» **Exercise instructions**: Below are the records. List every line holding the word "grey".

» **Entries supplied**:
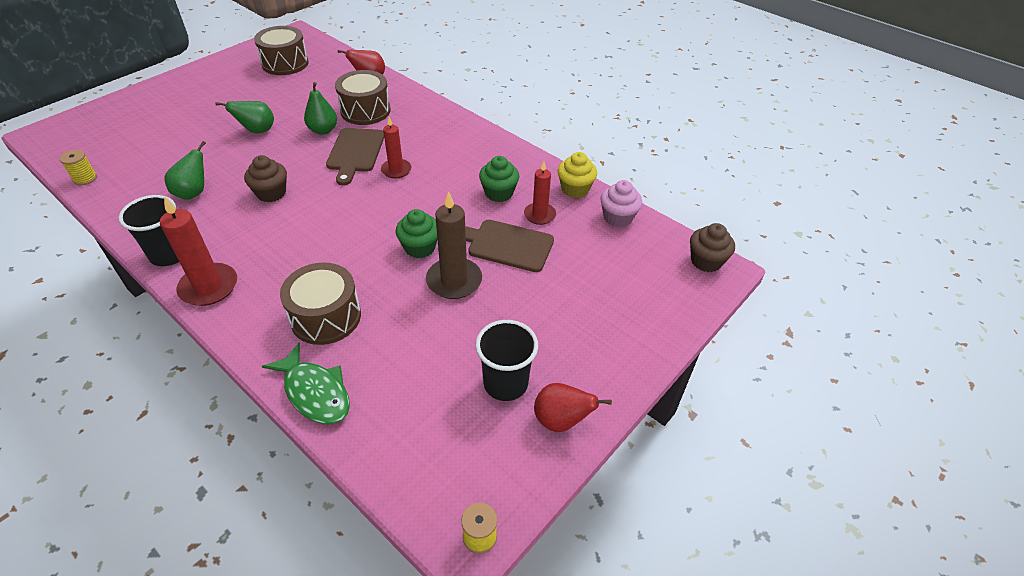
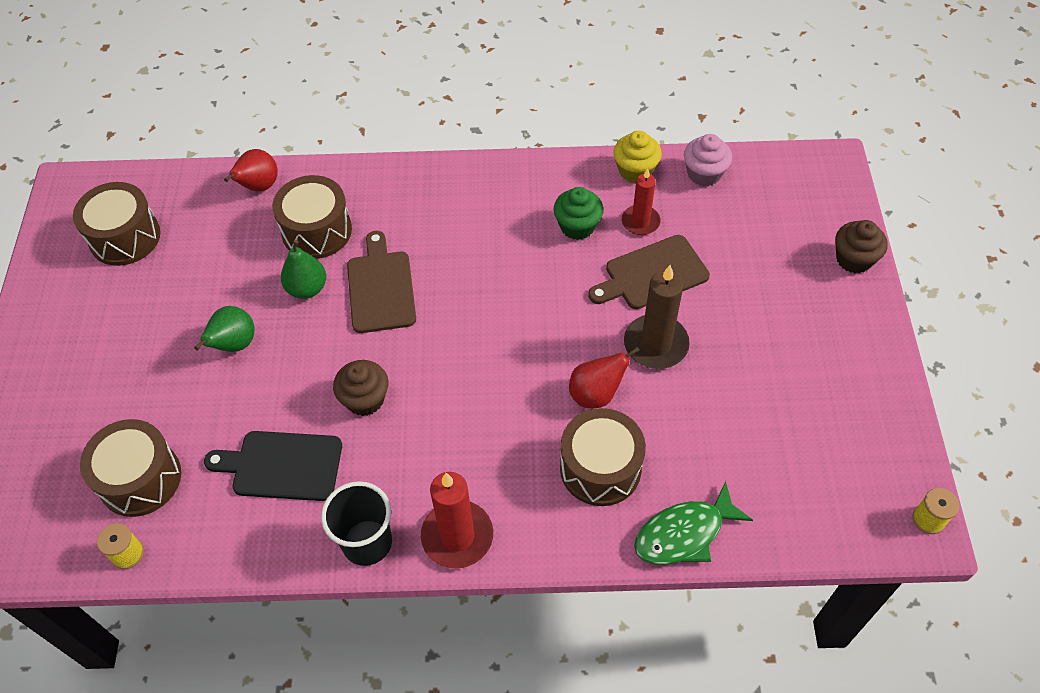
camera: 40 degrees left, 10 degrees up
(138, 154) = (140, 478): none -> brown drum
(193, 193) = (282, 466): green pear -> black cutting board
(315, 392) = (684, 533): green fish -> green fish turned 150 degrees clockwise
(355, 152) = (381, 288): brown cutting board -> brown cutting board turned 150 degrees counterclockwise
(396, 170) = (450, 276): red candle -> none
(419, 247) = (585, 338): green cupcake -> none
(505, 383) = (806, 396): black cup -> none
(561, 420) = (876, 390): red pear -> red pear (596, 394)
(706, 261) = (815, 164): brown cupcake -> brown cupcake (854, 259)

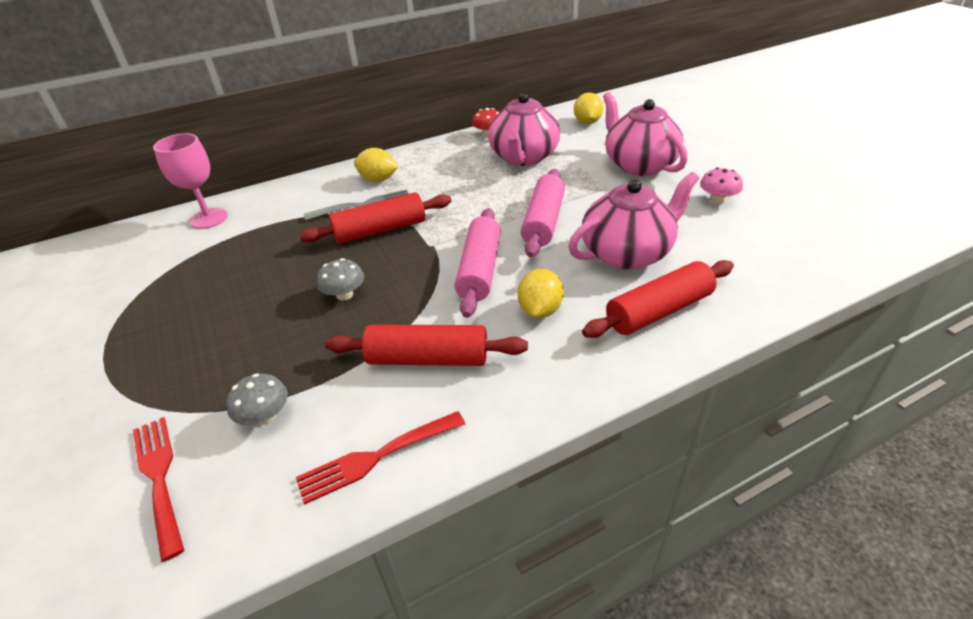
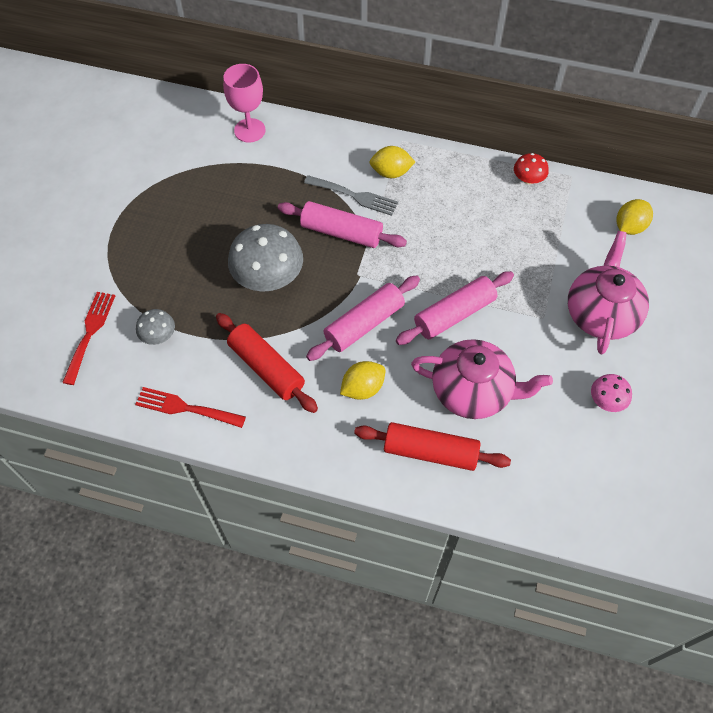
camera: 40 degrees right, 20 degrees up
(344, 295) = (268, 277): grey mushroom -> grey mushroom, size x1.98
(378, 179) = (391, 172): yellow lemon -> yellow lemon turned 60 degrees counterclockwise
(380, 230) = (341, 232): red rolling pin -> pink rolling pin
(523, 157) = (522, 231): pink teapot -> none

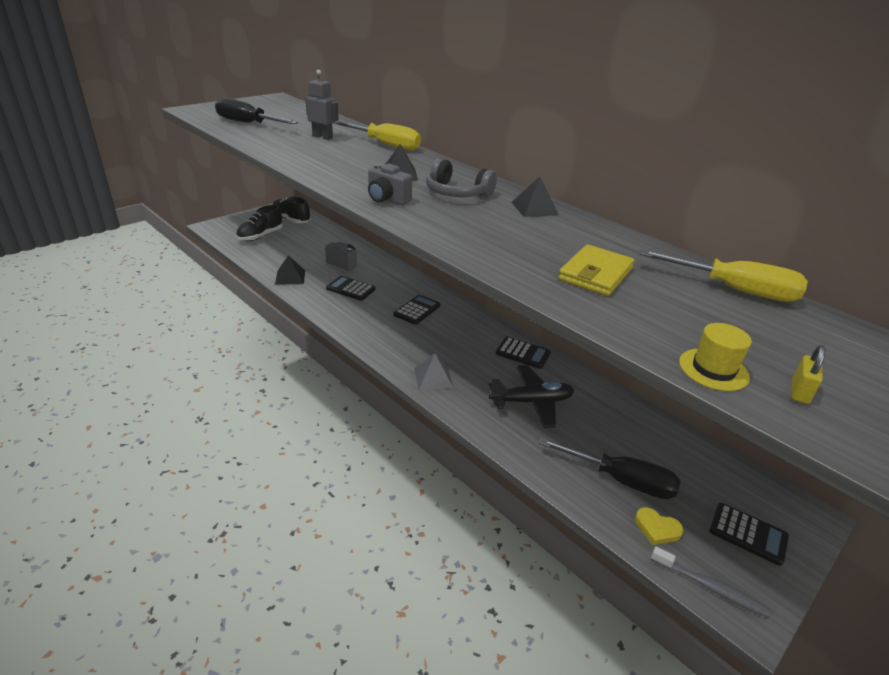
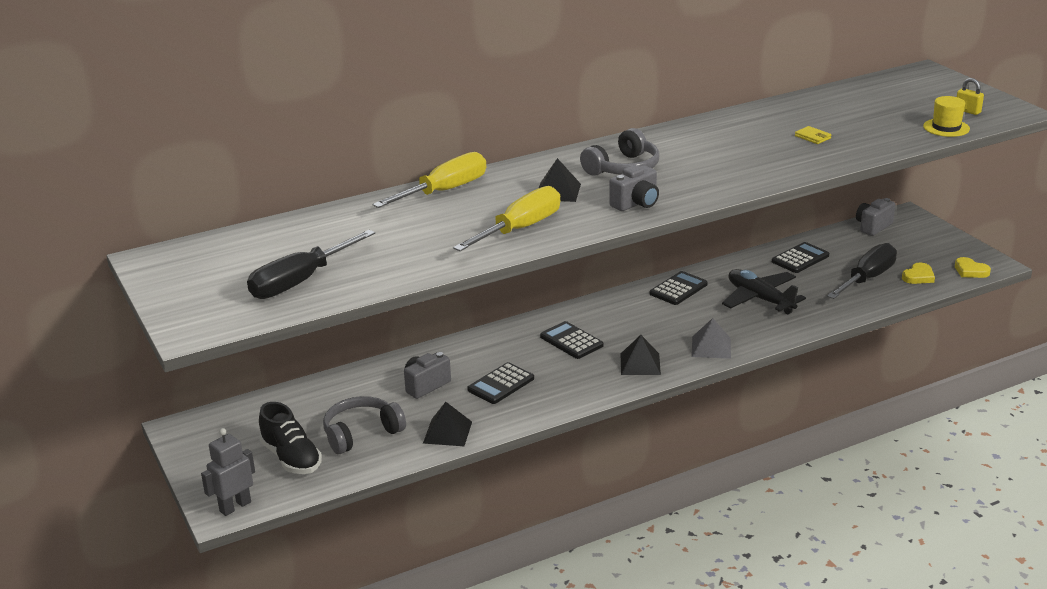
camera: 70 degrees left, 5 degrees down
(286, 251) = (361, 433): none -> grey headphones
(291, 219) = (240, 426): black shoe -> none
(322, 137) = (395, 229): grey robot -> grey robot (235, 506)
(531, 402) = (760, 299): black plane -> black plane turned 45 degrees counterclockwise
(534, 208) = (671, 138): black pyramid -> black pyramid (640, 364)
(595, 274) = (812, 137): yellow wallet -> yellow wallet, size x0.49
(710, 587) = (970, 271): grey toothbrush -> yellow heart
(733, 290) = (839, 97): yellow screwdriver -> yellow screwdriver (519, 229)
(748, 534) = (923, 243): black calculator -> black calculator (800, 258)
(751, 483) = (873, 227): none -> grey camera

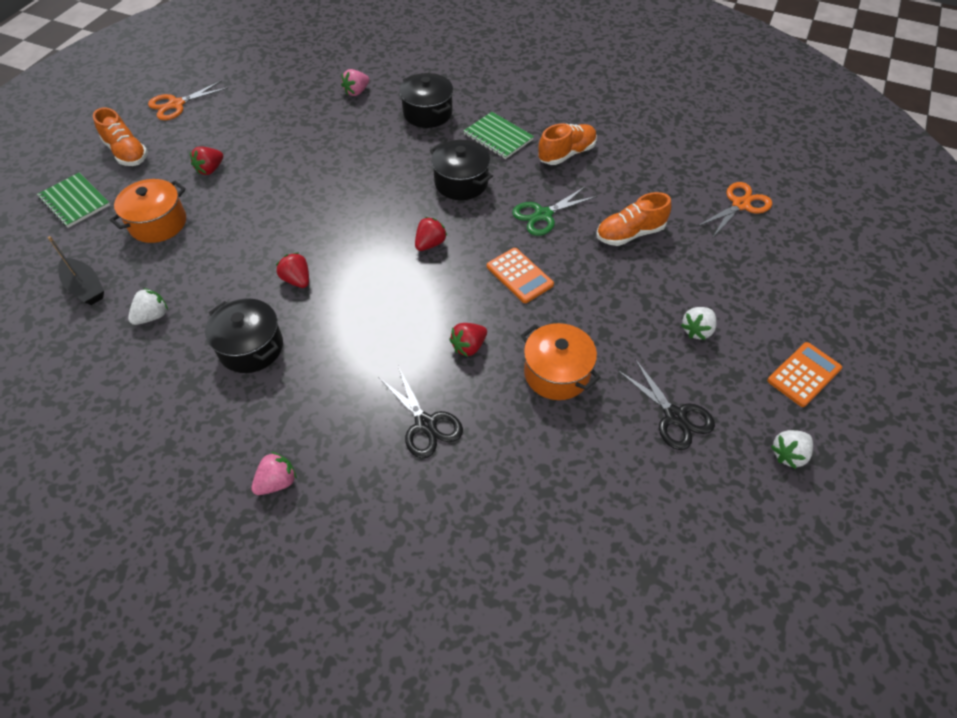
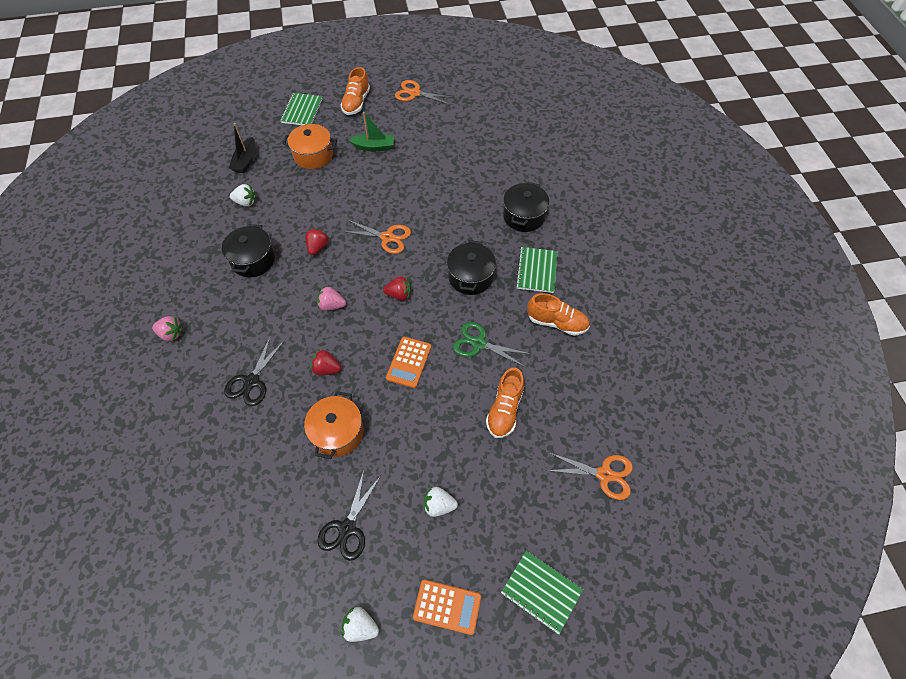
camera: 55 degrees right, 5 degrees up
(210, 169) = (374, 147): red strawberry -> green boat
(347, 217) = (387, 237): none -> orange scissors
(356, 92) = (508, 166): pink strawberry -> pink strawberry (332, 305)
(630, 234) = (504, 410): orange shoe -> orange shoe turned 105 degrees counterclockwise
(825, 301) = (541, 592): none -> green notebook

» **Reply**:
(344, 295) = (268, 277): grey mushroom -> grey mushroom, size x1.98
(286, 251) = (361, 433): none -> grey headphones
(322, 137) = (395, 229): grey robot -> grey robot (235, 506)
(710, 587) = (970, 271): grey toothbrush -> yellow heart
(751, 483) = (873, 227): none -> grey camera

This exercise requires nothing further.